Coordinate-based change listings
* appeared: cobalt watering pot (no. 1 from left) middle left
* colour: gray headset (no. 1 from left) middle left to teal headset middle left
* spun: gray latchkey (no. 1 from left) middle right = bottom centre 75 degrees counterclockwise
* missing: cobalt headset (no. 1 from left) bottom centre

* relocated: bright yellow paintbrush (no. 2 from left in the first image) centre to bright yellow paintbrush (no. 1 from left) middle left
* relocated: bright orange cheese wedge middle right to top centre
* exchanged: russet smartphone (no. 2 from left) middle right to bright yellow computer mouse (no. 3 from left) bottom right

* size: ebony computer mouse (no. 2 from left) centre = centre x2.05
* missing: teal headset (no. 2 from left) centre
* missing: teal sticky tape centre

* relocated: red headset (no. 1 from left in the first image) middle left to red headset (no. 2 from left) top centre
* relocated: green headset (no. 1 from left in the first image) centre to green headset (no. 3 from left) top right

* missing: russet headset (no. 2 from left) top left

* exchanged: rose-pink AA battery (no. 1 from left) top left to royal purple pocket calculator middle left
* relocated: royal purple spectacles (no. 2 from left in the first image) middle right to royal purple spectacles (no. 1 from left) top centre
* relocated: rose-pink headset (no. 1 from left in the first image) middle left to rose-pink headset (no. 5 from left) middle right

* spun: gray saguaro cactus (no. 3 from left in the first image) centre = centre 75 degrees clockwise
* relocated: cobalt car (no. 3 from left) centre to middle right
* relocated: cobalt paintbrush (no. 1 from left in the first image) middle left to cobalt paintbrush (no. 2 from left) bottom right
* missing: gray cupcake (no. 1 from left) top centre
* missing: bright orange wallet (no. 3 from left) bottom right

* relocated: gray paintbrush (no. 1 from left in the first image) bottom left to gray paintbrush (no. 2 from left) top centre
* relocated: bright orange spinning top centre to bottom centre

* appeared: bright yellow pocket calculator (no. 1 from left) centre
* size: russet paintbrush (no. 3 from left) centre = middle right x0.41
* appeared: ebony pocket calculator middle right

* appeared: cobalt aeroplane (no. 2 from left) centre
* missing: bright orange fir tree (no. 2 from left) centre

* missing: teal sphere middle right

■ What the task asks: Print each entry above again, exactly as it was given.

■ Task response:
* appeared: cobalt watering pot (no. 1 from left) middle left
* colour: gray headset (no. 1 from left) middle left to teal headset middle left
* spun: gray latchkey (no. 1 from left) middle right = bottom centre 75 degrees counterclockwise
* missing: cobalt headset (no. 1 from left) bottom centre

* relocated: bright yellow paintbrush (no. 2 from left in the first image) centre to bright yellow paintbrush (no. 1 from left) middle left
* relocated: bright orange cheese wedge middle right to top centre
* exchanged: russet smartphone (no. 2 from left) middle right to bright yellow computer mouse (no. 3 from left) bottom right

* size: ebony computer mouse (no. 2 from left) centre = centre x2.05
* missing: teal headset (no. 2 from left) centre
* missing: teal sticky tape centre

* relocated: red headset (no. 1 from left in the first image) middle left to red headset (no. 2 from left) top centre
* relocated: green headset (no. 1 from left in the first image) centre to green headset (no. 3 from left) top right

* missing: russet headset (no. 2 from left) top left

* exchanged: rose-pink AA battery (no. 1 from left) top left to royal purple pocket calculator middle left
* relocated: royal purple spectacles (no. 2 from left in the first image) middle right to royal purple spectacles (no. 1 from left) top centre
* relocated: rose-pink headset (no. 1 from left in the first image) middle left to rose-pink headset (no. 5 from left) middle right

* spun: gray saguaro cactus (no. 3 from left in the first image) centre = centre 75 degrees clockwise
* relocated: cobalt car (no. 3 from left) centre to middle right
* relocated: cobalt paintbrush (no. 1 from left in the first image) middle left to cobalt paintbrush (no. 2 from left) bottom right
* missing: gray cupcake (no. 1 from left) top centre
* missing: bright orange wallet (no. 3 from left) bottom right

* relocated: gray paintbrush (no. 1 from left in the first image) bottom left to gray paintbrush (no. 2 from left) top centre
* relocated: bright orange spinning top centre to bottom centre

* appeared: bright yellow pocket calculator (no. 1 from left) centre
* size: russet paintbrush (no. 3 from left) centre = middle right x0.41
* appeared: ebony pocket calculator middle right

* appeared: cobalt aeroplane (no. 2 from left) centre
* missing: bright orange fir tree (no. 2 from left) centre

* missing: teal sphere middle right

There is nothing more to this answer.